**Stated goal**
Could you format the lines below as a JSON list of strings, one string per line, with blank lines skipped and the pictures left out?

— START OF Provided entries —

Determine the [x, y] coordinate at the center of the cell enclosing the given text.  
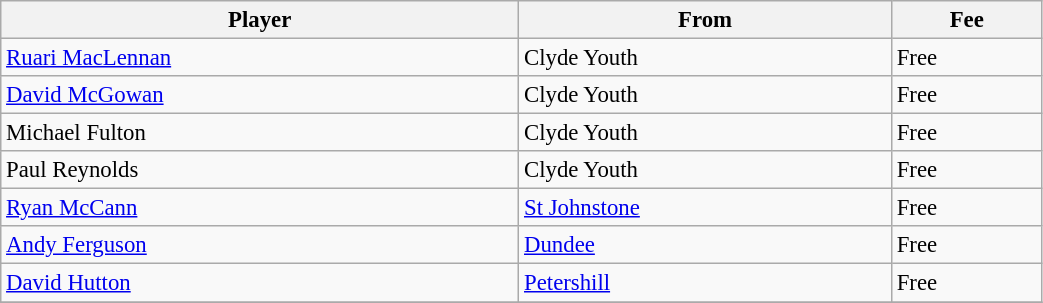
Dundee [706, 245]
David McGowan [260, 95]
Fee [966, 20]
Paul Reynolds [260, 170]
St Johnstone [706, 208]
Ryan McCann [260, 208]
From [706, 20]
Andy Ferguson [260, 245]
Michael Fulton [260, 133]
David Hutton [260, 283]
Petershill [706, 283]
Ruari MacLennan [260, 58]
Player [260, 20]
Locate the cell with the specified text and output its [X, Y] center coordinate. 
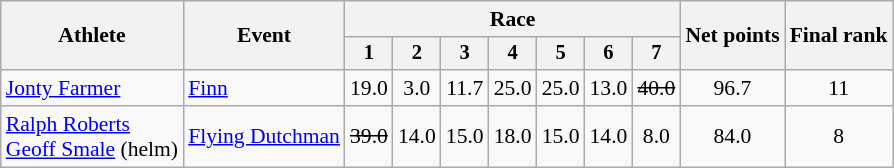
6 [609, 54]
2 [417, 54]
13.0 [609, 88]
Finn [264, 88]
Ralph RobertsGeoff Smale (helm) [92, 136]
96.7 [732, 88]
4 [513, 54]
39.0 [369, 136]
1 [369, 54]
84.0 [732, 136]
Jonty Farmer [92, 88]
Event [264, 36]
Flying Dutchman [264, 136]
8 [839, 136]
3 [465, 54]
Athlete [92, 36]
40.0 [656, 88]
11.7 [465, 88]
7 [656, 54]
Race [512, 19]
Net points [732, 36]
Final rank [839, 36]
8.0 [656, 136]
5 [561, 54]
3.0 [417, 88]
19.0 [369, 88]
18.0 [513, 136]
11 [839, 88]
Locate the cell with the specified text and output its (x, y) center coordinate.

— END OF Provided entries —

**Worked solution**
[
  "Determine the [x, y] coordinate at the center of the cell enclosing the given text.  ",
  "Dundee [706, 245]",
  "David McGowan [260, 95]",
  "Fee [966, 20]",
  "Paul Reynolds [260, 170]",
  "St Johnstone [706, 208]",
  "Ryan McCann [260, 208]",
  "From [706, 20]",
  "Andy Ferguson [260, 245]",
  "Michael Fulton [260, 133]",
  "David Hutton [260, 283]",
  "Petershill [706, 283]",
  "Ruari MacLennan [260, 58]",
  "Player [260, 20]",
  "Locate the cell with the specified text and output its [X, Y] center coordinate. ",
  "6 [609, 54]",
  "2 [417, 54]",
  "13.0 [609, 88]",
  "Finn [264, 88]",
  "Ralph RobertsGeoff Smale (helm) [92, 136]",
  "96.7 [732, 88]",
  "4 [513, 54]",
  "39.0 [369, 136]",
  "1 [369, 54]",
  "84.0 [732, 136]",
  "Jonty Farmer [92, 88]",
  "Event [264, 36]",
  "Flying Dutchman [264, 136]",
  "8 [839, 136]",
  "3 [465, 54]",
  "Athlete [92, 36]",
  "40.0 [656, 88]",
  "11.7 [465, 88]",
  "7 [656, 54]",
  "Race [512, 19]",
  "Net points [732, 36]",
  "Final rank [839, 36]",
  "8.0 [656, 136]",
  "5 [561, 54]",
  "3.0 [417, 88]",
  "19.0 [369, 88]",
  "18.0 [513, 136]",
  "11 [839, 88]",
  "Locate the cell with the specified text and output its (x, y) center coordinate."
]